Record excerpts:
▽

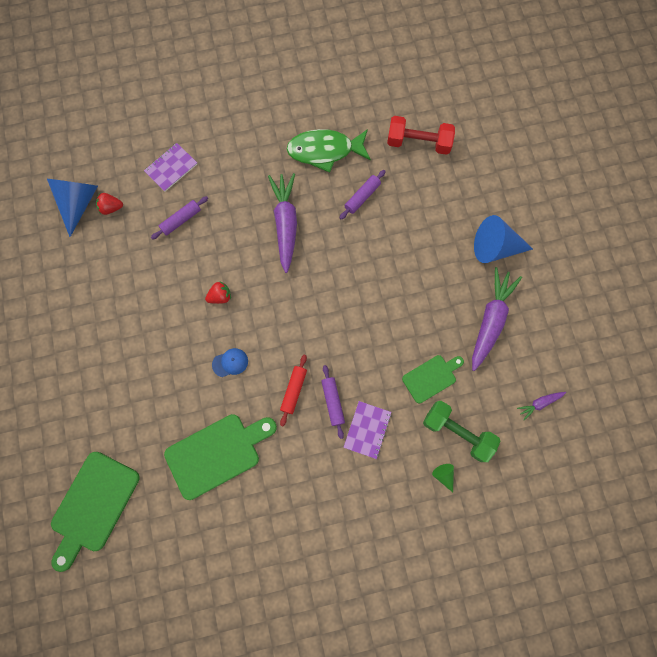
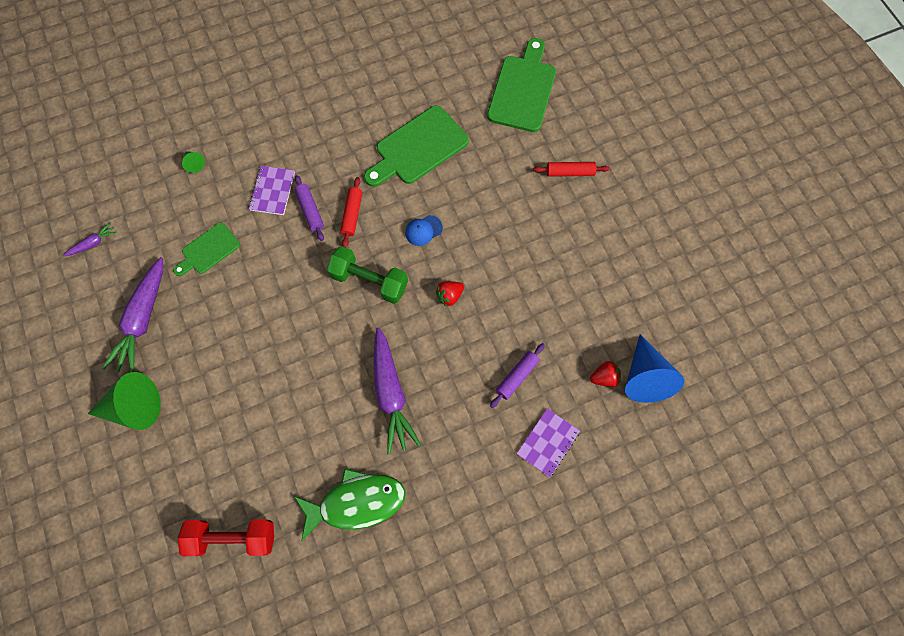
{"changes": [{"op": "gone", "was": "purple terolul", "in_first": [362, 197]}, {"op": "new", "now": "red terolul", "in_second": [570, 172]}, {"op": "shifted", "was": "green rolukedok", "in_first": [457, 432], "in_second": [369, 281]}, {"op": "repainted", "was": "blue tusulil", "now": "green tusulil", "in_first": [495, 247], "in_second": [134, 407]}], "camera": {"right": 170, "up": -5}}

△
▽

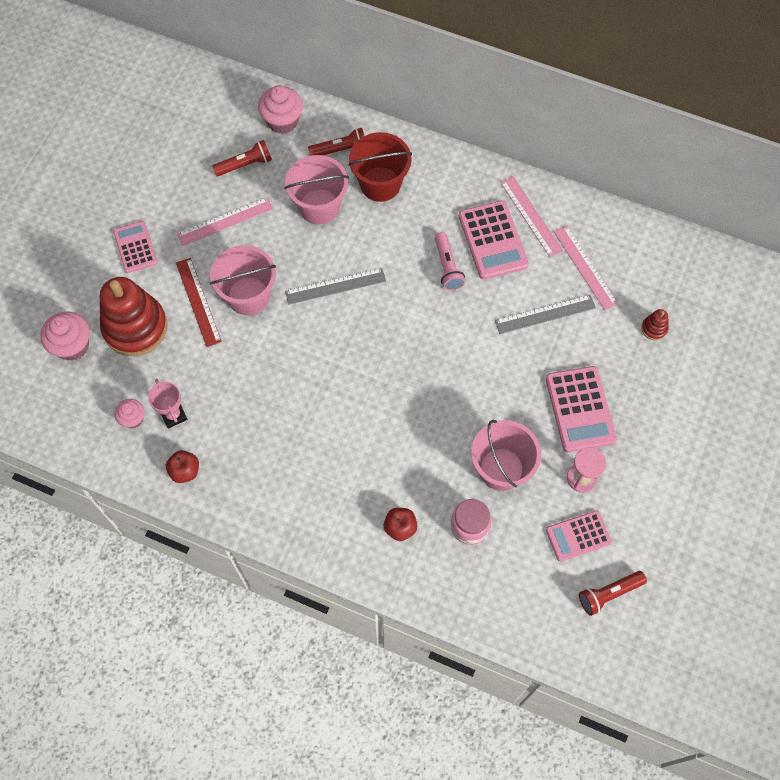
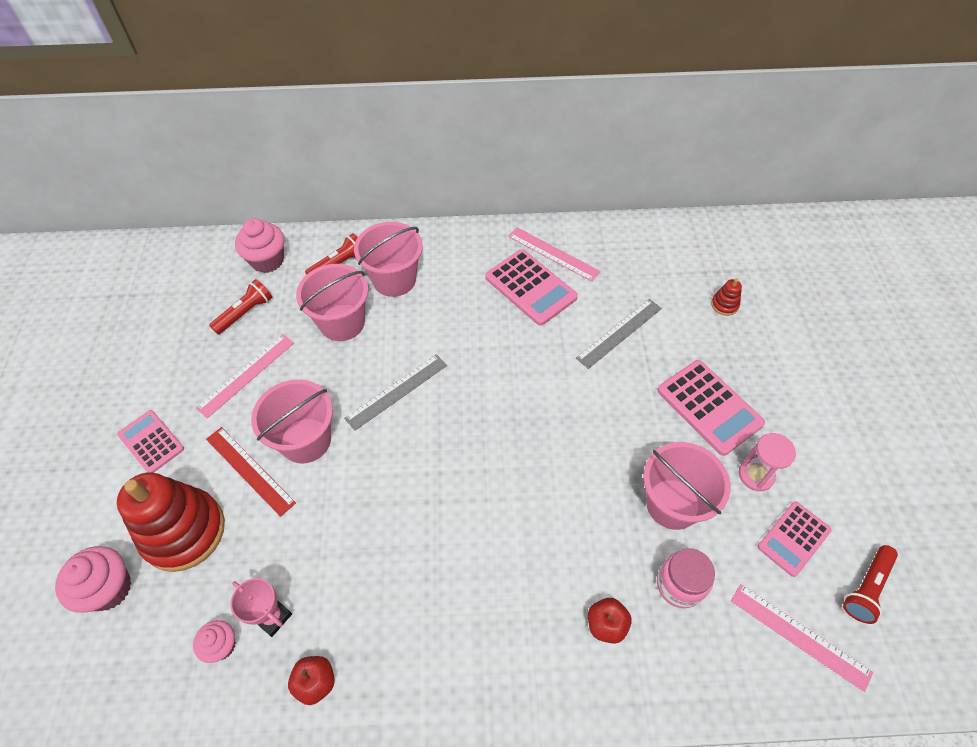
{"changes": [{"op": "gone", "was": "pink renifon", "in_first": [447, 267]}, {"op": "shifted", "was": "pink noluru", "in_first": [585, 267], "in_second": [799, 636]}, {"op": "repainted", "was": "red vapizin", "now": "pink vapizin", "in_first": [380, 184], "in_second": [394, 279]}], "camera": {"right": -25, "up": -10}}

△
▽

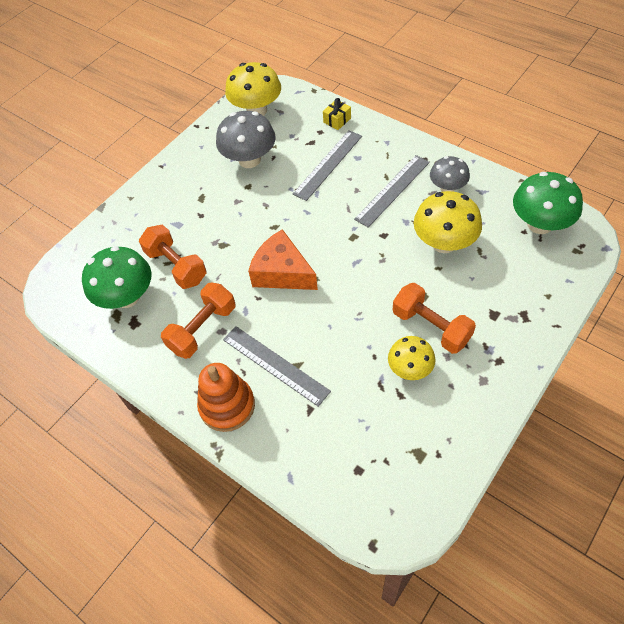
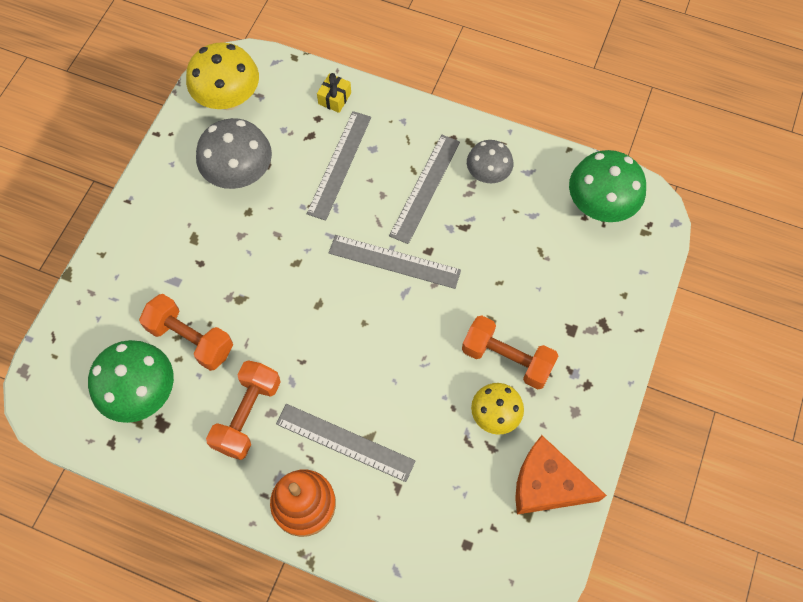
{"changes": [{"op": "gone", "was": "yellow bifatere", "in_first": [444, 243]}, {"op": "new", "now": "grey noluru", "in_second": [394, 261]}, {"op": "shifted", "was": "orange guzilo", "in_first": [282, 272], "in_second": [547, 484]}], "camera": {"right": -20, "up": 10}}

△

Your instructions:
Only the number is wanted here. Please work out how many lines of the records contain "repainted".

Response for this exercise:
2